Exclude all images and print the entries below exactly.

··· GIVEN DATA

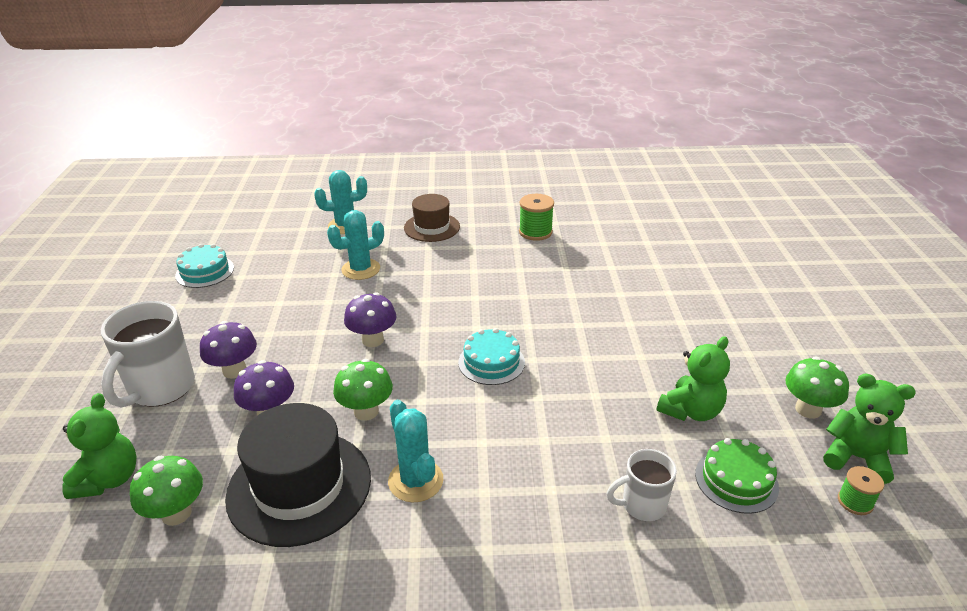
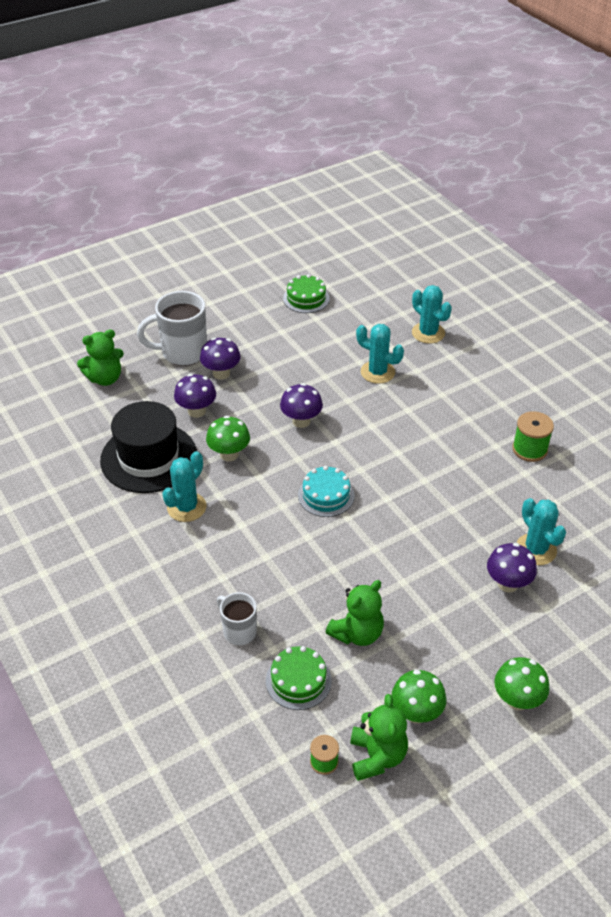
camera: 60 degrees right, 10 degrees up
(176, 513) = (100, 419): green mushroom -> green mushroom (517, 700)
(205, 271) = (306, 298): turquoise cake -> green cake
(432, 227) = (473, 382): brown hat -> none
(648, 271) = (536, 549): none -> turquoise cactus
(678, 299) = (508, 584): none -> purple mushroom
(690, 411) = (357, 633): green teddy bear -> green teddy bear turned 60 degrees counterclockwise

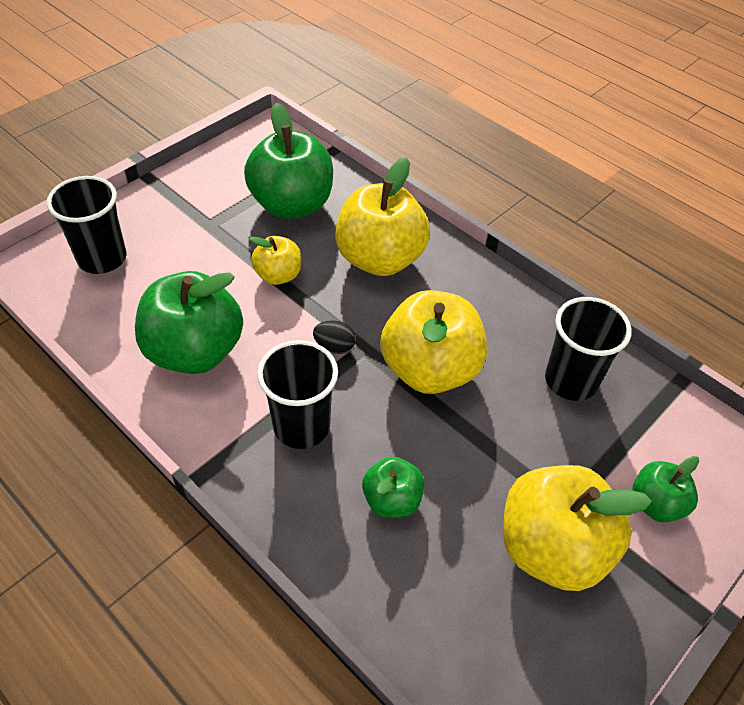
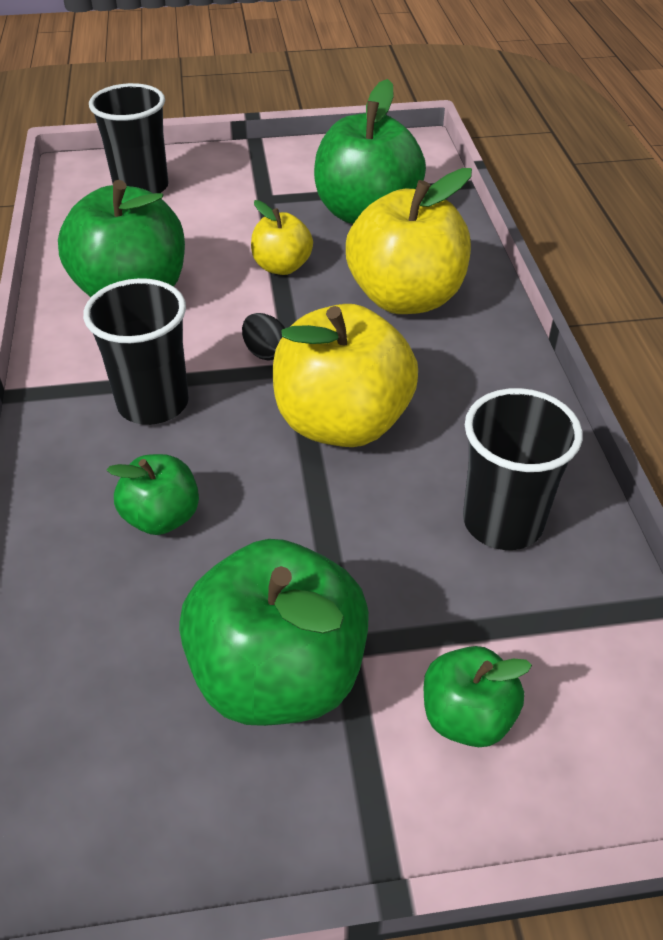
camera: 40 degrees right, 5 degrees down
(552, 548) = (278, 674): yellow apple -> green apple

······

• _ANSWER_:
camera: 60 degrees right, 10 degrees up
(176, 513) = (100, 419): green mushroom -> green mushroom (517, 700)
(205, 271) = (306, 298): turquoise cake -> green cake
(432, 227) = (473, 382): brown hat -> none
(648, 271) = (536, 549): none -> turquoise cactus
(678, 299) = (508, 584): none -> purple mushroom
(690, 411) = (357, 633): green teddy bear -> green teddy bear turned 60 degrees counterclockwise

camera: 40 degrees right, 5 degrees down
(552, 548) = (278, 674): yellow apple -> green apple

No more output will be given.